[ABOUT THIS EXERCISE]
The line containing "(374, 185) = (295, 259): turquoise" and every line after it, through the end of the material: copy these exactly and nothing else, leaving pictures out.

[RECORDS TO USE]
————————

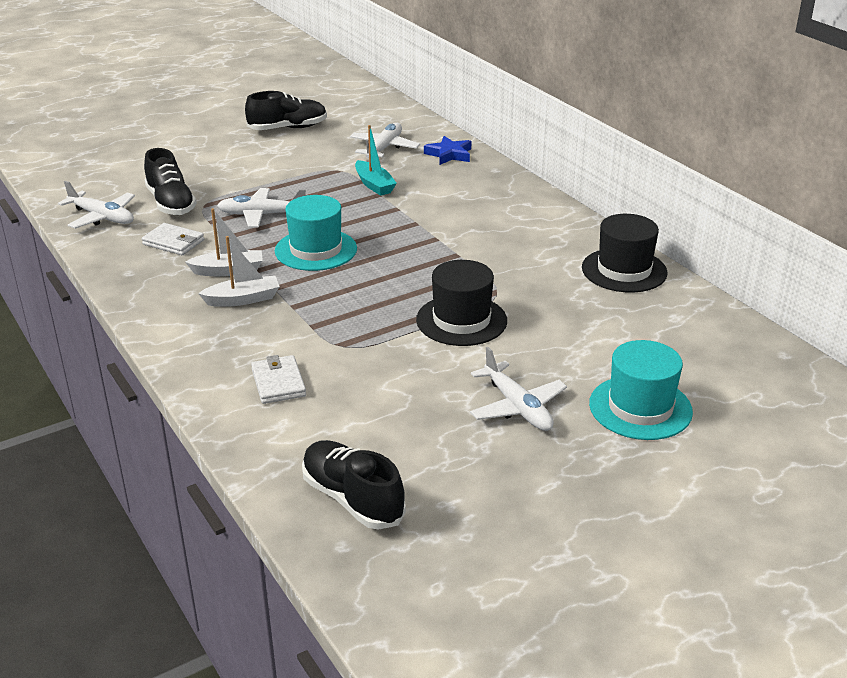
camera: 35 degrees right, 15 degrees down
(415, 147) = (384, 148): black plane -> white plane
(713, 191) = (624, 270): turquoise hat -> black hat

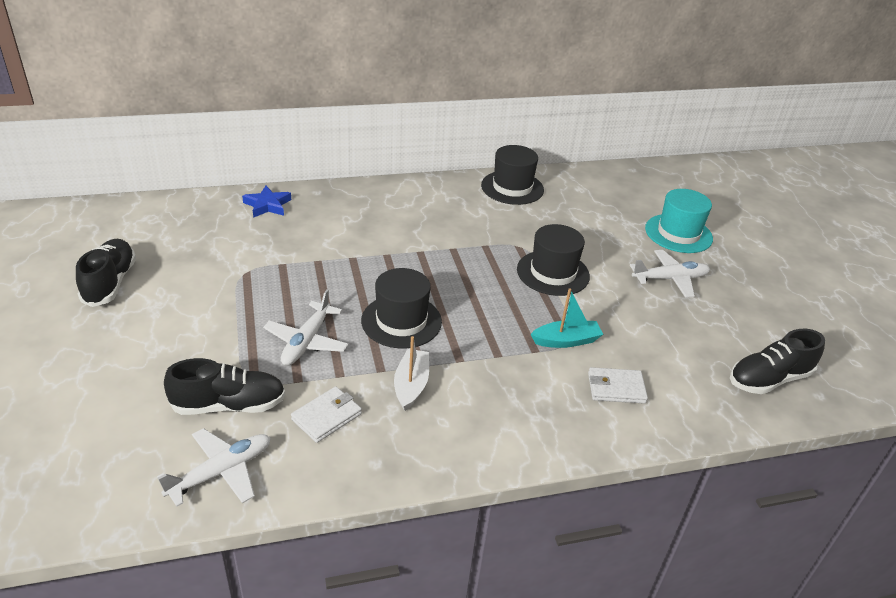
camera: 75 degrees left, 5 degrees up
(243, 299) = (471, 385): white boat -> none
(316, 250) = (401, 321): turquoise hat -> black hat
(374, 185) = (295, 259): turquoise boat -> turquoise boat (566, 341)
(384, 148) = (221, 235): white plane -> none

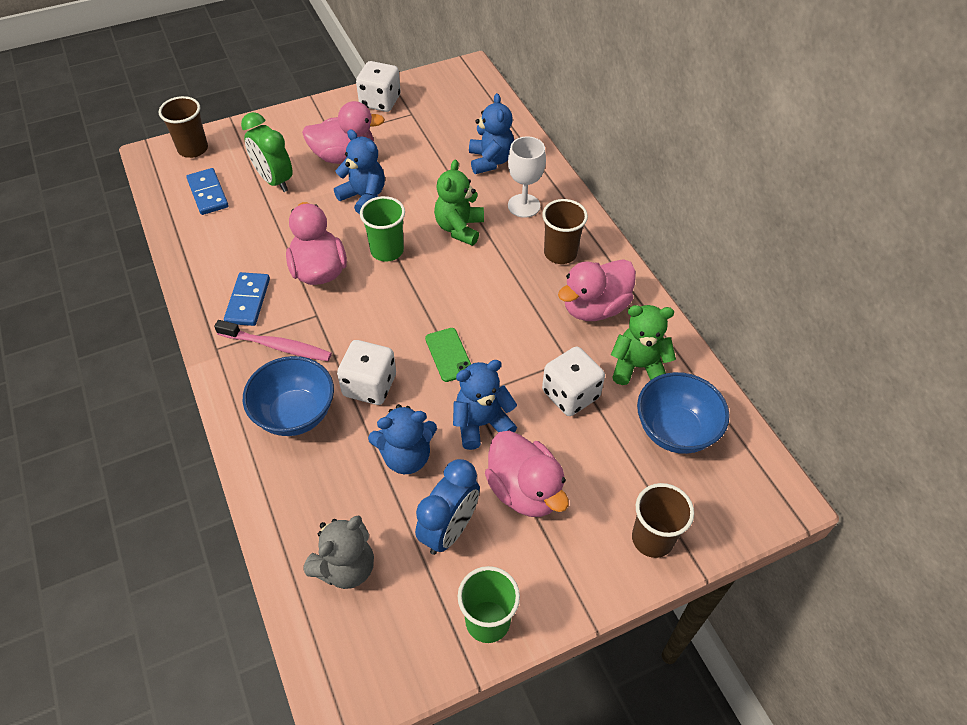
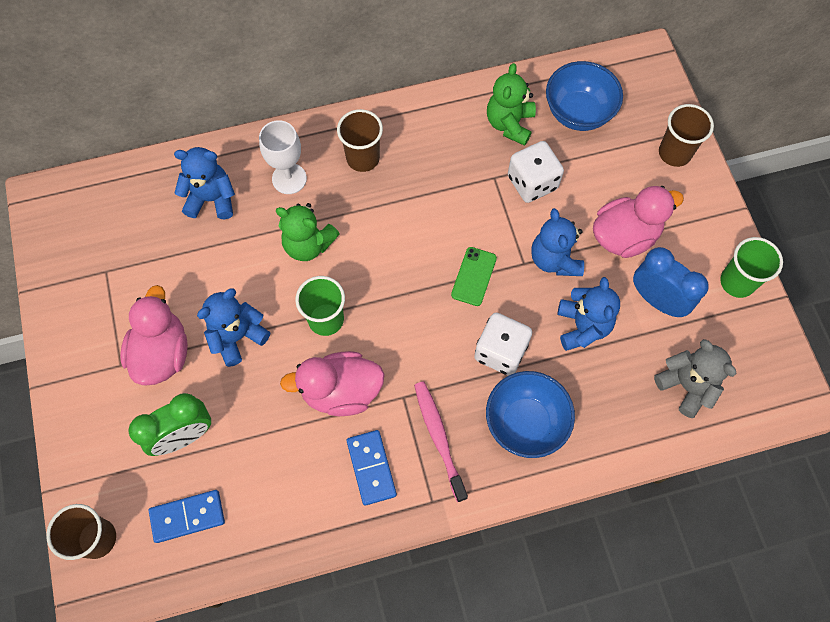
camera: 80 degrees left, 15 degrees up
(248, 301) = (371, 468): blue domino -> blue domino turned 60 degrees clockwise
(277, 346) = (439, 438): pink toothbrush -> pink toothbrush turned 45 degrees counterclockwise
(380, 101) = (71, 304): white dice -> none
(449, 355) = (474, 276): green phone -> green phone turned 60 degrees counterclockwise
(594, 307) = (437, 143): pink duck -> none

————————

[RESULT FOR THIS TASK]
(374, 185) = (295, 259): turquoise boat -> turquoise boat (566, 341)
(384, 148) = (221, 235): white plane -> none

camera: 80 degrees left, 15 degrees up
(248, 301) = (371, 468): blue domino -> blue domino turned 60 degrees clockwise
(277, 346) = (439, 438): pink toothbrush -> pink toothbrush turned 45 degrees counterclockwise
(380, 101) = (71, 304): white dice -> none
(449, 355) = (474, 276): green phone -> green phone turned 60 degrees counterclockwise
(594, 307) = (437, 143): pink duck -> none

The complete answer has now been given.